-------- Data listing

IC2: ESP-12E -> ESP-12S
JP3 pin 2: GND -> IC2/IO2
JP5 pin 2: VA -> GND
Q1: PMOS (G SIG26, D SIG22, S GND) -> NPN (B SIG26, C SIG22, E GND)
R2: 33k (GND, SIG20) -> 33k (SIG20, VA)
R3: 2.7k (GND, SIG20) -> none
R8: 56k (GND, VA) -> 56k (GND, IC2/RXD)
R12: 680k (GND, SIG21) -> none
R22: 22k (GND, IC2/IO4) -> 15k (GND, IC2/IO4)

----------------
-------- Data listing

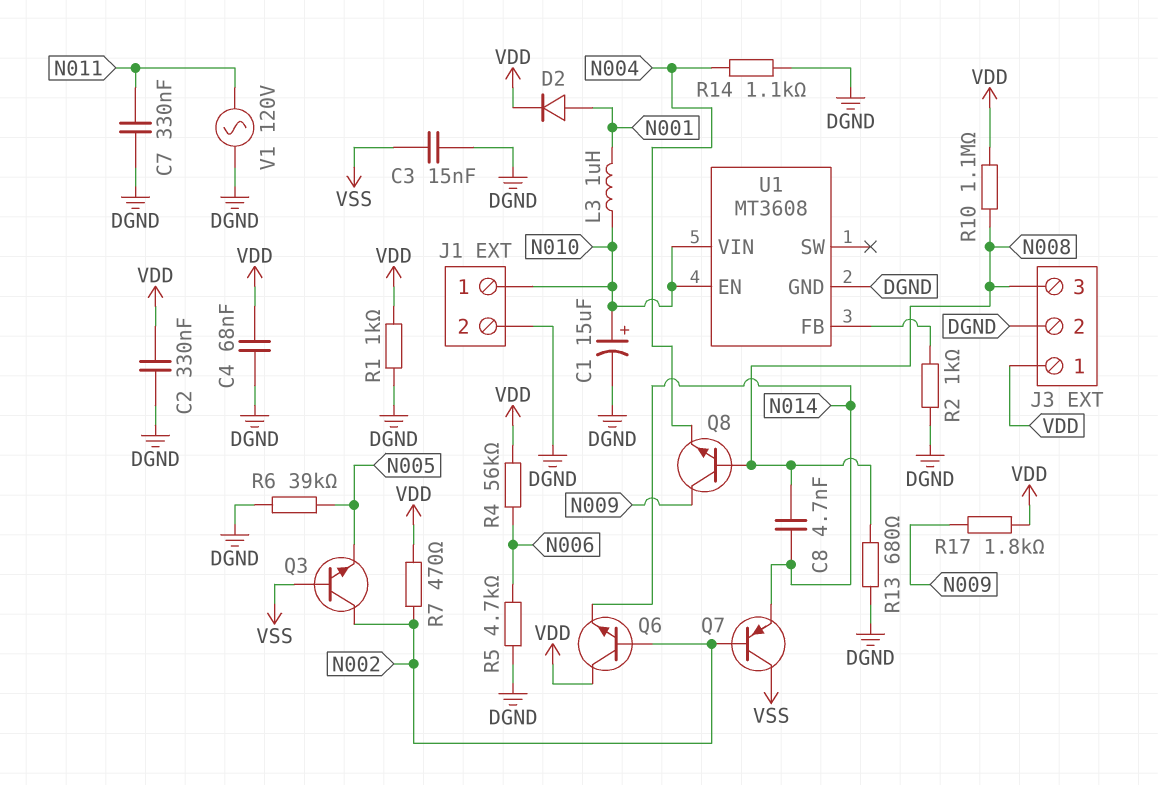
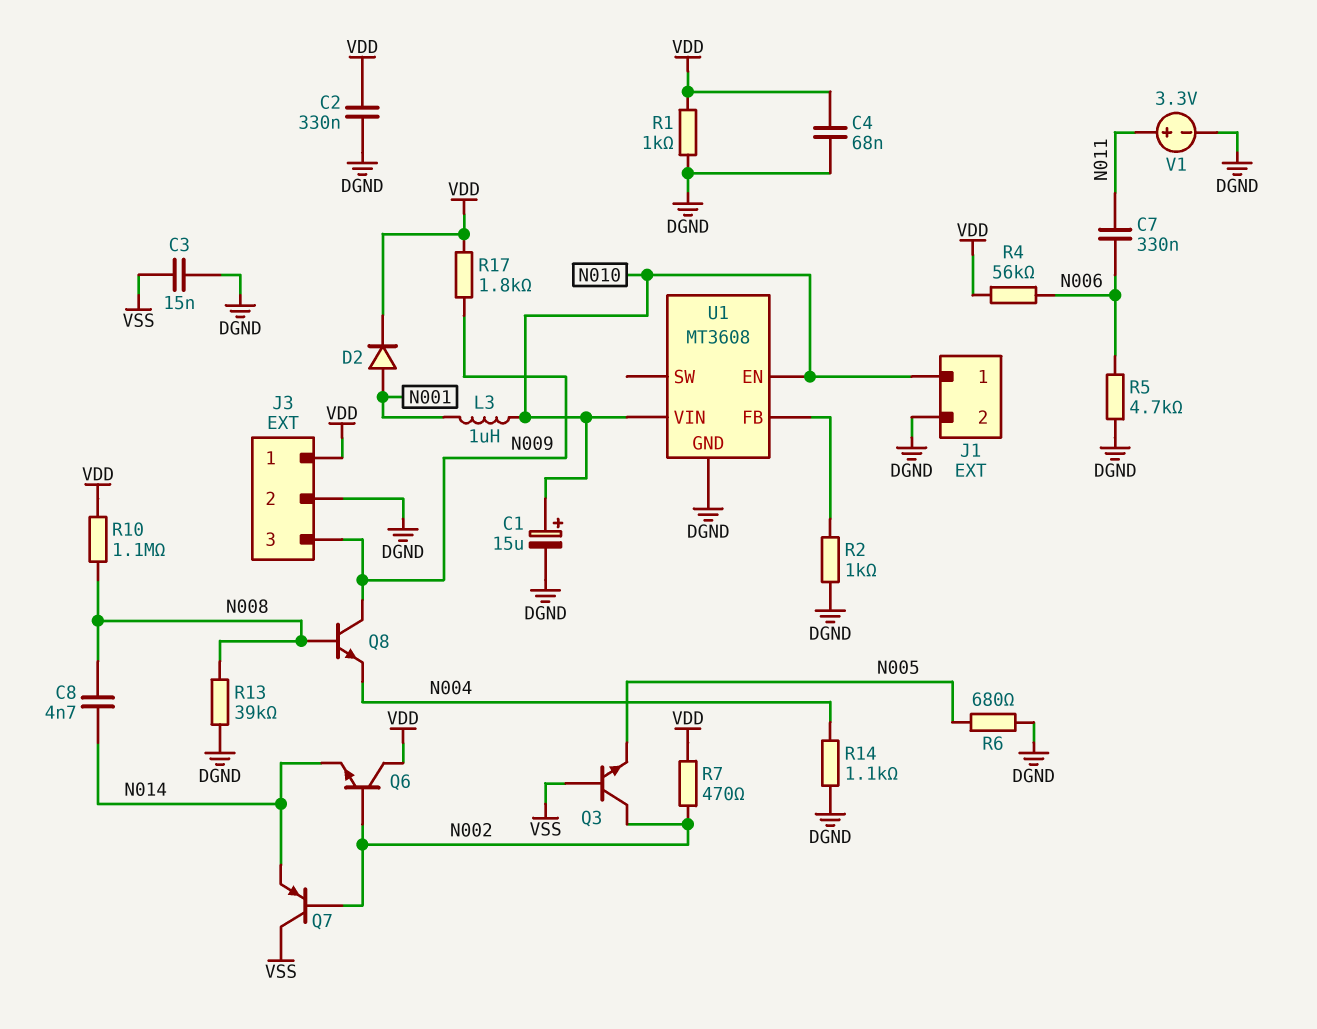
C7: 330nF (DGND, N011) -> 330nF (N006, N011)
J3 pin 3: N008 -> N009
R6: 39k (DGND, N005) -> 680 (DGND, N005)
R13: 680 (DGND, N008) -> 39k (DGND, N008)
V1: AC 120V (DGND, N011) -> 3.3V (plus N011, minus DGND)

----------------

§ Assignment: From the entries above, return exactly the line containing "IC2: ESP-12E -> ESP-12S", the line containing "R22: 22k (GND, IC2/IO4) -> 15k (GND, IC2/IO4)", and all lines between, and nothing else.

§ Finished exercise:
IC2: ESP-12E -> ESP-12S
JP3 pin 2: GND -> IC2/IO2
JP5 pin 2: VA -> GND
Q1: PMOS (G SIG26, D SIG22, S GND) -> NPN (B SIG26, C SIG22, E GND)
R2: 33k (GND, SIG20) -> 33k (SIG20, VA)
R3: 2.7k (GND, SIG20) -> none
R8: 56k (GND, VA) -> 56k (GND, IC2/RXD)
R12: 680k (GND, SIG21) -> none
R22: 22k (GND, IC2/IO4) -> 15k (GND, IC2/IO4)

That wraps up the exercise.